> [Set exercise] Format every line of the items below as a JSON list of strings, one string per line, leaving out blank lines.

* BEGIN *

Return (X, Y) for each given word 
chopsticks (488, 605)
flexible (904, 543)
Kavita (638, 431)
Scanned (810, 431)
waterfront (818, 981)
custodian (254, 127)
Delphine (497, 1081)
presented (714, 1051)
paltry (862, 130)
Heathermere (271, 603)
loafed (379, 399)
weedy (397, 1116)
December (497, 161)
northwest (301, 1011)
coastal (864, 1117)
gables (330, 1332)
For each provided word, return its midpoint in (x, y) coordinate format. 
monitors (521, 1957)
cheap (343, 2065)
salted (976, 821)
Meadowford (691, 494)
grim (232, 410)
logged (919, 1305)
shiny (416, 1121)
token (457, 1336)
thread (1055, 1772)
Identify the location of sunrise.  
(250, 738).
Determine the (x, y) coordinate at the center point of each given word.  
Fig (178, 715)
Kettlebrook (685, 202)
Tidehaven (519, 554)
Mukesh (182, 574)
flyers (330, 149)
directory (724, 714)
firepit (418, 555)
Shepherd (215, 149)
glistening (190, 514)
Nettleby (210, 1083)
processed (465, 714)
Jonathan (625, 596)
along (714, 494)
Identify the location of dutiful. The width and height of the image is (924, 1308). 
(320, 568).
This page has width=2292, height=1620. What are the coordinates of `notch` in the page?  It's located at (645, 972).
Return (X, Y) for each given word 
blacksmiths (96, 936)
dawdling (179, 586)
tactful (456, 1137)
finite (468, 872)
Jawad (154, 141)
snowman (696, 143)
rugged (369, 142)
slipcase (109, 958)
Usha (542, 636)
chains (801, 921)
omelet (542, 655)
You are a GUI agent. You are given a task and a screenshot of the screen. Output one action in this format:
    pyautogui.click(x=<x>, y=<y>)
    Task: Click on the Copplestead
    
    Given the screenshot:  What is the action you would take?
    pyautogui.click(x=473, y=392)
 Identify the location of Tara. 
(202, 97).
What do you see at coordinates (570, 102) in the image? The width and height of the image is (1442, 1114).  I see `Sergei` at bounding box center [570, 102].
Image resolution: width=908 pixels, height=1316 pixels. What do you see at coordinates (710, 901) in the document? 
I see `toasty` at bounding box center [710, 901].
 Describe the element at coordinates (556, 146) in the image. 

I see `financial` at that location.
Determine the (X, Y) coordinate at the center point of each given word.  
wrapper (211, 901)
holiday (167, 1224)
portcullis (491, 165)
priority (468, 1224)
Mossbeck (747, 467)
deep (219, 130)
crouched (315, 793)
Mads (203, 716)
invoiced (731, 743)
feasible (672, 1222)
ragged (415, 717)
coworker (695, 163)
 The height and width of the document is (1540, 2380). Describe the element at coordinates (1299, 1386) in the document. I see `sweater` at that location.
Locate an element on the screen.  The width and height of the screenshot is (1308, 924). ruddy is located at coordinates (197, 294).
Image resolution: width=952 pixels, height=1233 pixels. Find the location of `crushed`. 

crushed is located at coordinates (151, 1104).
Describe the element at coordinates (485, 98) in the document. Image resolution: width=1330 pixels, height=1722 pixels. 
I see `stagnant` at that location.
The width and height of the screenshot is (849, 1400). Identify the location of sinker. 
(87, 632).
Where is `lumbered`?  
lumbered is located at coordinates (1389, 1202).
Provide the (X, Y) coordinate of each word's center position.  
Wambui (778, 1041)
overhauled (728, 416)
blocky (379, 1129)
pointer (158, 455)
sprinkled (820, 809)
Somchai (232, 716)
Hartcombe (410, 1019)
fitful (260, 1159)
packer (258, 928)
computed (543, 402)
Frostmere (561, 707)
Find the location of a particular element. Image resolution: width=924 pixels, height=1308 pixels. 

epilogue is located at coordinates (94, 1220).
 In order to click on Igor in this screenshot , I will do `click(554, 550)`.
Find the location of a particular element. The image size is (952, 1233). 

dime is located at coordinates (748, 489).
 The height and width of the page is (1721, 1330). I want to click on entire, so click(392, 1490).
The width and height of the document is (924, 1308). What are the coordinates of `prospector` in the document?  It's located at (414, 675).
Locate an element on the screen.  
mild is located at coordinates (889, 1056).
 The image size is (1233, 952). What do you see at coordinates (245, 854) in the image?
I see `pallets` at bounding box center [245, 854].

* END *

> [Exercise response]
[
  "Return (X, Y) for each given word ",
  "chopsticks (488, 605)",
  "flexible (904, 543)",
  "Kavita (638, 431)",
  "Scanned (810, 431)",
  "waterfront (818, 981)",
  "custodian (254, 127)",
  "Delphine (497, 1081)",
  "presented (714, 1051)",
  "paltry (862, 130)",
  "Heathermere (271, 603)",
  "loafed (379, 399)",
  "weedy (397, 1116)",
  "December (497, 161)",
  "northwest (301, 1011)",
  "coastal (864, 1117)",
  "gables (330, 1332)",
  "For each provided word, return its midpoint in (x, y) coordinate format. ",
  "monitors (521, 1957)",
  "cheap (343, 2065)",
  "salted (976, 821)",
  "Meadowford (691, 494)",
  "grim (232, 410)",
  "logged (919, 1305)",
  "shiny (416, 1121)",
  "token (457, 1336)",
  "thread (1055, 1772)",
  "Identify the location of sunrise.  ",
  "(250, 738).",
  "Determine the (x, y) coordinate at the center point of each given word.  ",
  "Fig (178, 715)",
  "Kettlebrook (685, 202)",
  "Tidehaven (519, 554)",
  "Mukesh (182, 574)",
  "flyers (330, 149)",
  "directory (724, 714)",
  "firepit (418, 555)",
  "Shepherd (215, 149)",
  "glistening (190, 514)",
  "Nettleby (210, 1083)",
  "processed (465, 714)",
  "Jonathan (625, 596)",
  "along (714, 494)",
  "Identify the location of dutiful. The width and height of the image is (924, 1308). ",
  "(320, 568).",
  "This page has width=2292, height=1620. What are the coordinates of `notch` in the page?  It's located at (645, 972).",
  "Return (X, Y) for each given word ",
  "blacksmiths (96, 936)",
  "dawdling (179, 586)",
  "tactful (456, 1137)",
  "finite (468, 872)",
  "Jawad (154, 141)",
  "snowman (696, 143)",
  "rugged (369, 142)",
  "slipcase (109, 958)",
  "Usha (542, 636)",
  "chains (801, 921)",
  "omelet (542, 655)",
  "You are a GUI agent. You are given a task and a screenshot of the screen. Output one action in this format:",
  "    pyautogui.click(x=<x>, y=<y>)",
  "    Task: Click on the Copplestead",
  "    Given the screenshot:  What is the action you would take?",
  "    pyautogui.click(x=473, y=392)",
  " Identify the location of Tara. ",
  "(202, 97).",
  "What do you see at coordinates (570, 102) in the image? The width and height of the image is (1442, 1114).  I see `Sergei` at bounding box center [570, 102].",
  "Image resolution: width=908 pixels, height=1316 pixels. What do you see at coordinates (710, 901) in the document? ",
  "I see `toasty` at bounding box center [710, 901].",
  " Describe the element at coordinates (556, 146) in the image. ",
  "I see `financial` at that location.",
  "Determine the (X, Y) coordinate at the center point of each given word.  ",
  "wrapper (211, 901)",
  "holiday (167, 1224)",
  "portcullis (491, 165)",
  "priority (468, 1224)",
  "Mossbeck (747, 467)",
  "deep (219, 130)",
  "crouched (315, 793)",
  "Mads (203, 716)",
  "invoiced (731, 743)",
  "feasible (672, 1222)",
  "ragged (415, 717)",
  "coworker (695, 163)",
  " The height and width of the document is (1540, 2380). Describe the element at coordinates (1299, 1386) in the document. I see `sweater` at that location.",
  "Locate an element on the screen.  The width and height of the screenshot is (1308, 924). ruddy is located at coordinates (197, 294).",
  "Image resolution: width=952 pixels, height=1233 pixels. Find the location of `crushed`. ",
  "crushed is located at coordinates (151, 1104).",
  "Describe the element at coordinates (485, 98) in the document. Image resolution: width=1330 pixels, height=1722 pixels. ",
  "I see `stagnant` at that location.",
  "The width and height of the screenshot is (849, 1400). Identify the location of sinker. ",
  "(87, 632).",
  "Where is `lumbered`?  ",
  "lumbered is located at coordinates (1389, 1202).",
  "Provide the (X, Y) coordinate of each word's center position.  ",
  "Wambui (778, 1041)",
  "overhauled (728, 416)",
  "blocky (379, 1129)",
  "pointer (158, 455)",
  "sprinkled (820, 809)",
  "Somchai (232, 716)",
  "Hartcombe (410, 1019)",
  "fitful (260, 1159)",
  "packer (258, 928)",
  "computed (543, 402)",
  "Frostmere (561, 707)",
  "Find the location of a particular element. Image resolution: width=924 pixels, height=1308 pixels. ",
  "epilogue is located at coordinates (94, 1220).",
  " In order to click on Igor in this screenshot , I will do `click(554, 550)`.",
  "Find the location of a particular element. The image size is (952, 1233). ",
  "dime is located at coordinates (748, 489).",
  " The height and width of the page is (1721, 1330). I want to click on entire, so click(392, 1490).",
  "The width and height of the document is (924, 1308). What are the coordinates of `prospector` in the document?  It's located at (414, 675).",
  "Locate an element on the screen.  ",
  "mild is located at coordinates (889, 1056).",
  " The image size is (1233, 952). What do you see at coordinates (245, 854) in the image?",
  "I see `pallets` at bounding box center [245, 854]."
]